Every line of the material below in which "yellow" shows up is to be located and copied.

**Data for this exercise**
"""
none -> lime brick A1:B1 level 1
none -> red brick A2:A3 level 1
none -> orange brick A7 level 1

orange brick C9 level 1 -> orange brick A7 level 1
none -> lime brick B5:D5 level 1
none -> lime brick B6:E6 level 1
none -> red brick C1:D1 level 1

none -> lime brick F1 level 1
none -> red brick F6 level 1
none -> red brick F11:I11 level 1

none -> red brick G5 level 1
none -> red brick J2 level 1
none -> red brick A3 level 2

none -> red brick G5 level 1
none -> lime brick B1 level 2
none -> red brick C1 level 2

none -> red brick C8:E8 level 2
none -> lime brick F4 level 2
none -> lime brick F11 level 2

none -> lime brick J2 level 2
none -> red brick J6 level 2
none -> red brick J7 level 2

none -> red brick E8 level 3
"""
"""
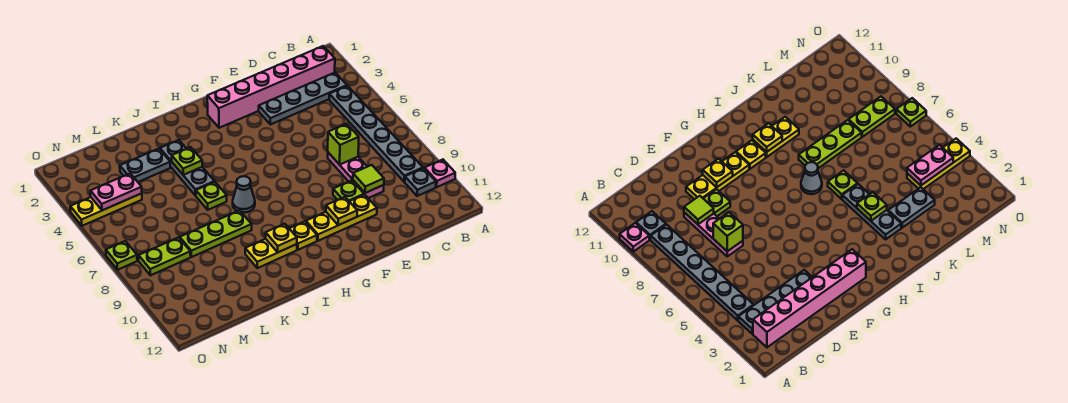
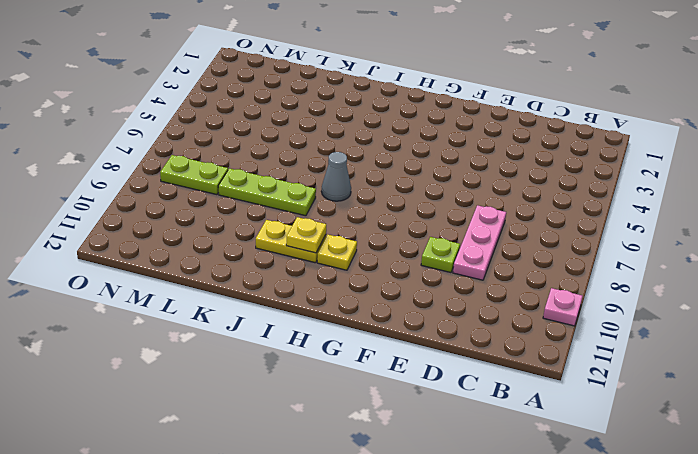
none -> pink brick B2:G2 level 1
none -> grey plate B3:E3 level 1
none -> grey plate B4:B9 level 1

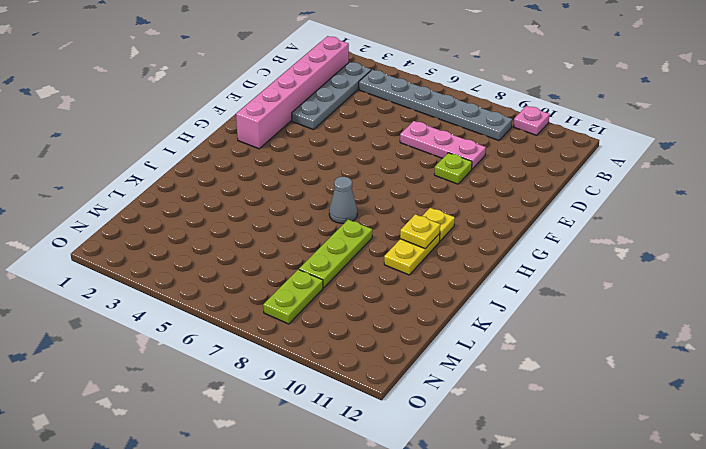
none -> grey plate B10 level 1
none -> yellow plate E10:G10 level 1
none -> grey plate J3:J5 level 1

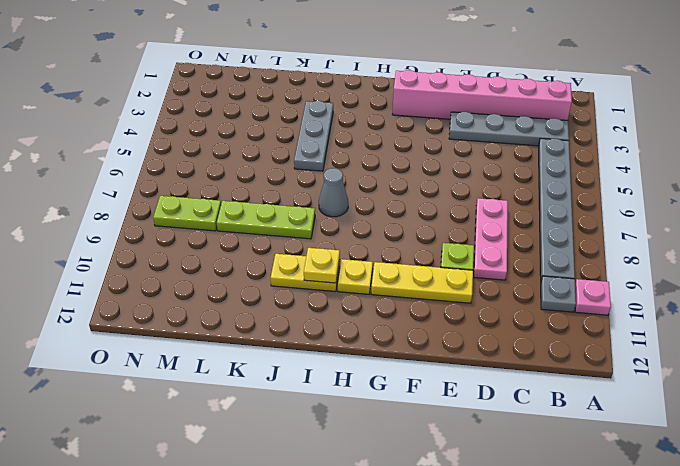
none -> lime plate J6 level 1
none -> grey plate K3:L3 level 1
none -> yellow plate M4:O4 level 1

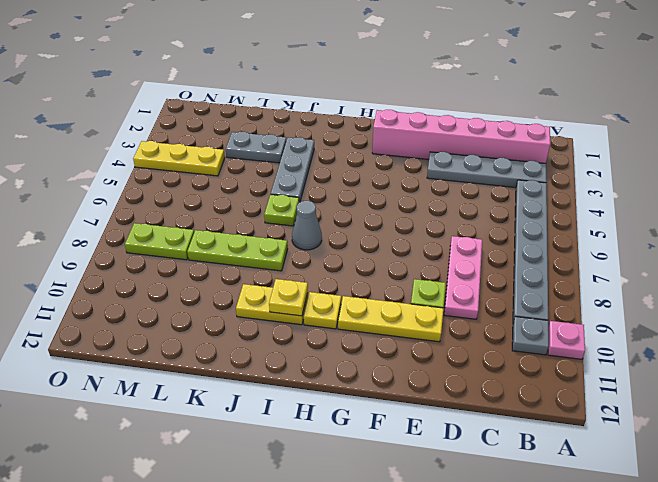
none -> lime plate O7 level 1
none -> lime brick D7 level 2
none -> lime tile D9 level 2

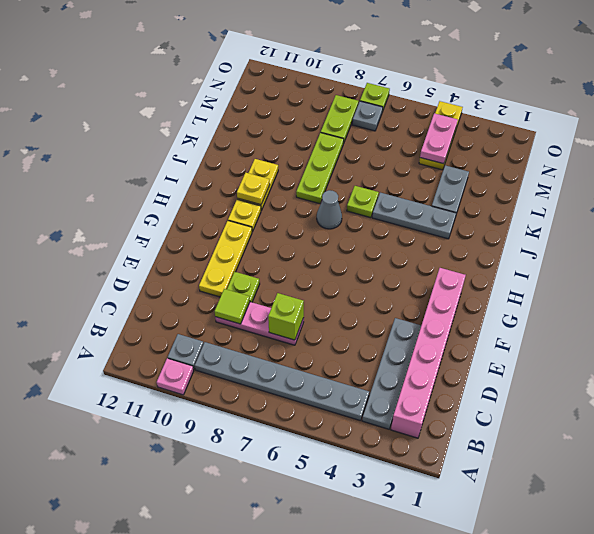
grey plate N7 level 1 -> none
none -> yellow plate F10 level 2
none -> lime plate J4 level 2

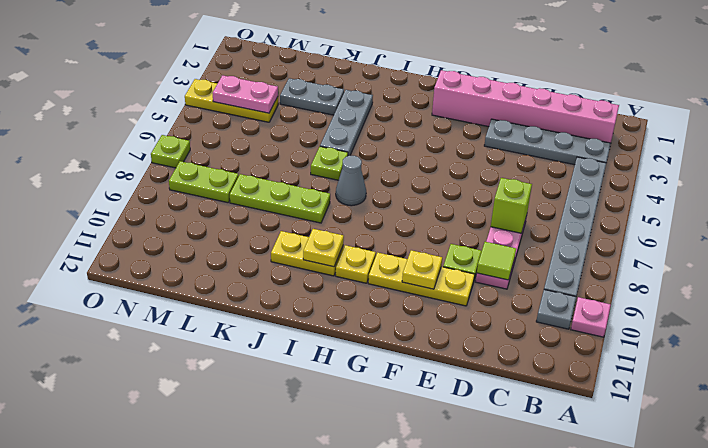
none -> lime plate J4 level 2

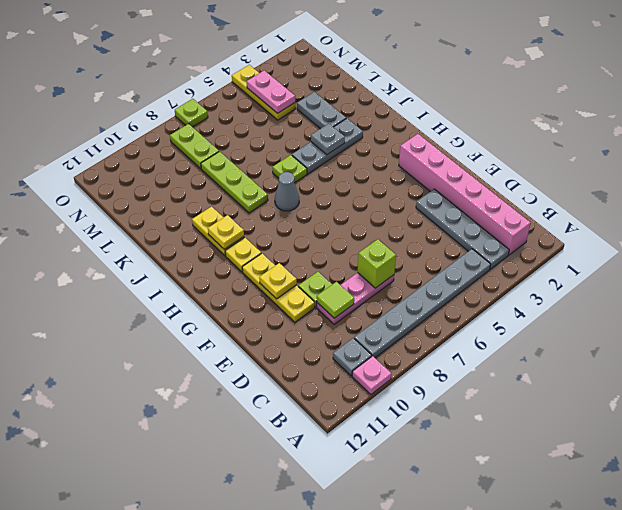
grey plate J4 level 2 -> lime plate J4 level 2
"""
**Answer section**
none -> yellow plate E10:G10 level 1
none -> yellow plate M4:O4 level 1
none -> yellow plate F10 level 2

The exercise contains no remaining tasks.